### WHAT TO PRODUCE
If a line in the data holds the string "none", list it.

### SUPPLIED MATERIAL
________________

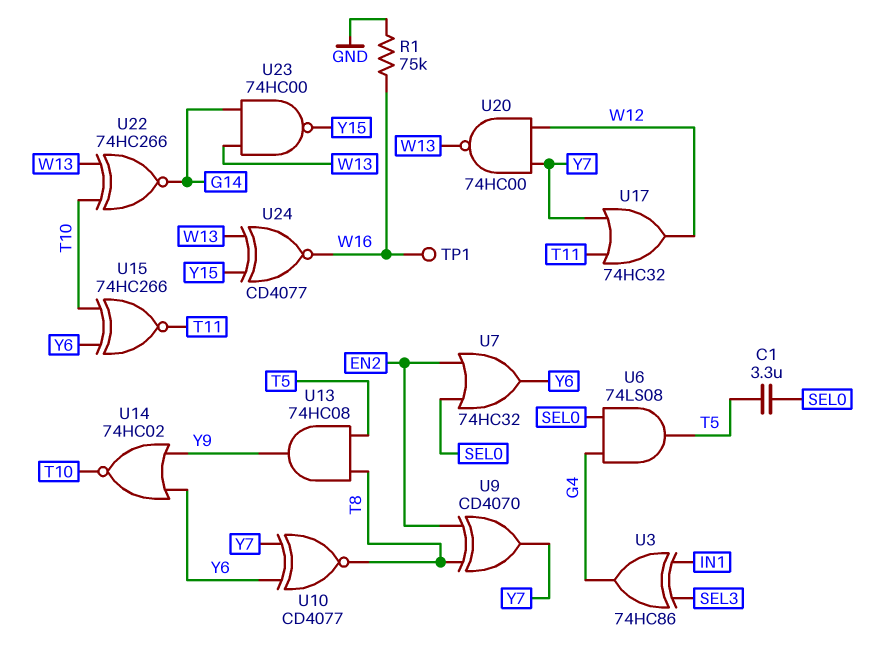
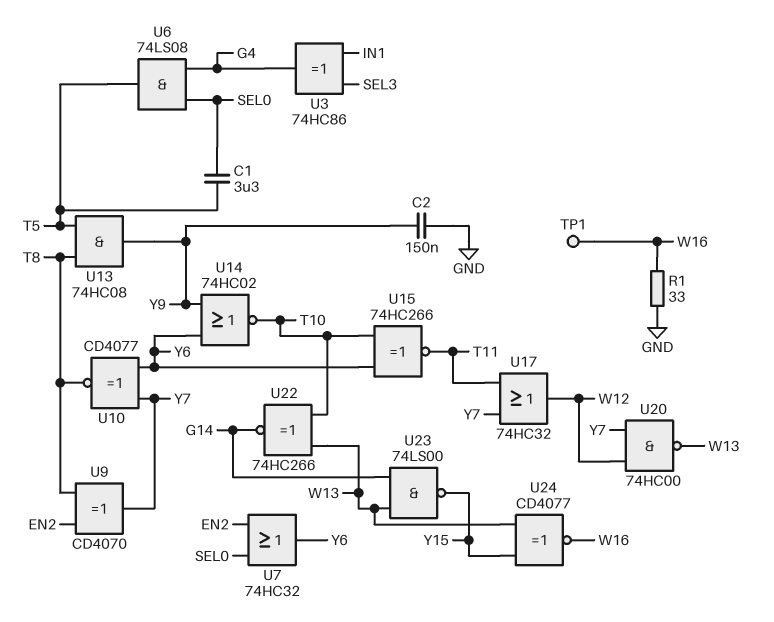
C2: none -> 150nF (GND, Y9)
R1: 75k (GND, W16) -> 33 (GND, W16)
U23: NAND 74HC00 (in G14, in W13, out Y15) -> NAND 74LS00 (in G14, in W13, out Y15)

________________

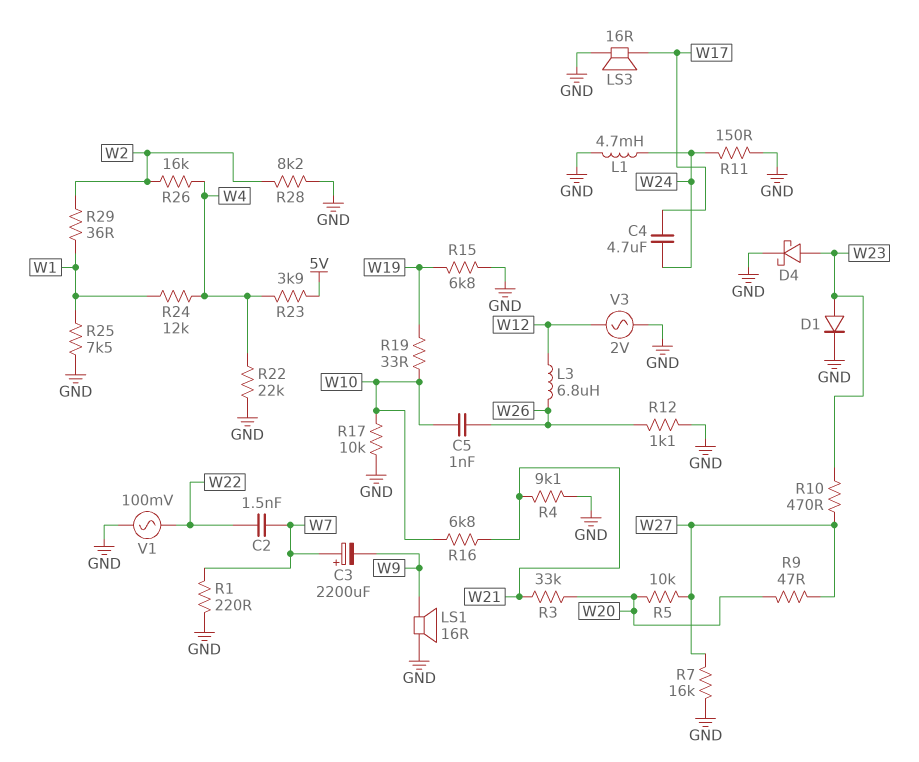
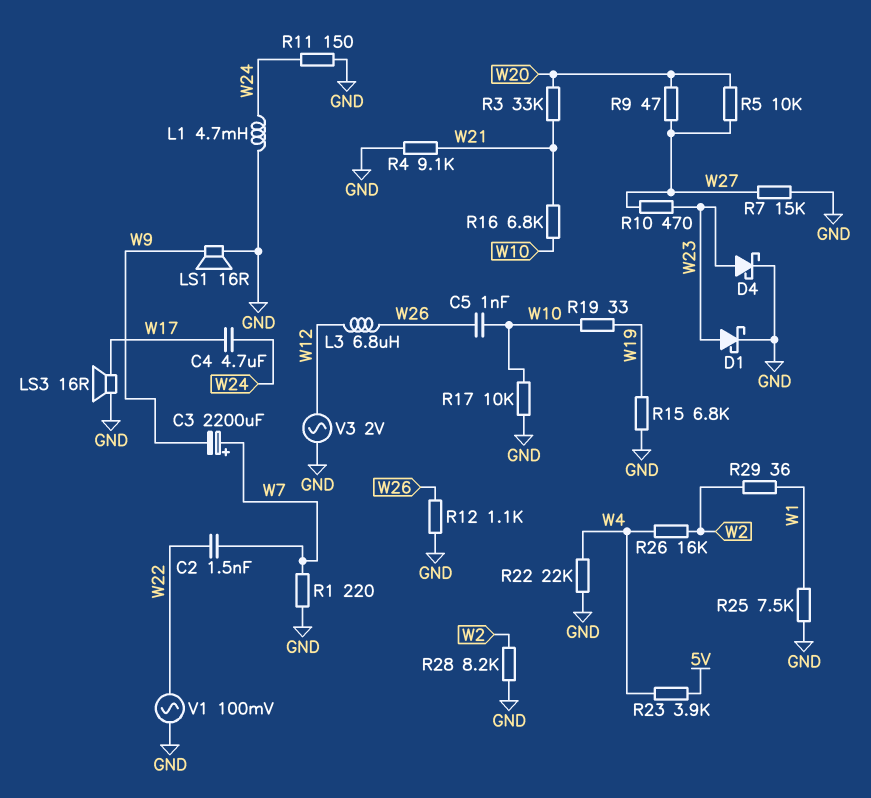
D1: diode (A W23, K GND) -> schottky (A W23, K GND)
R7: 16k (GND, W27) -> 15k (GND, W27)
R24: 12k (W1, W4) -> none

________________

### TASK SOLUTION
C2: none -> 150nF (GND, Y9)
R24: 12k (W1, W4) -> none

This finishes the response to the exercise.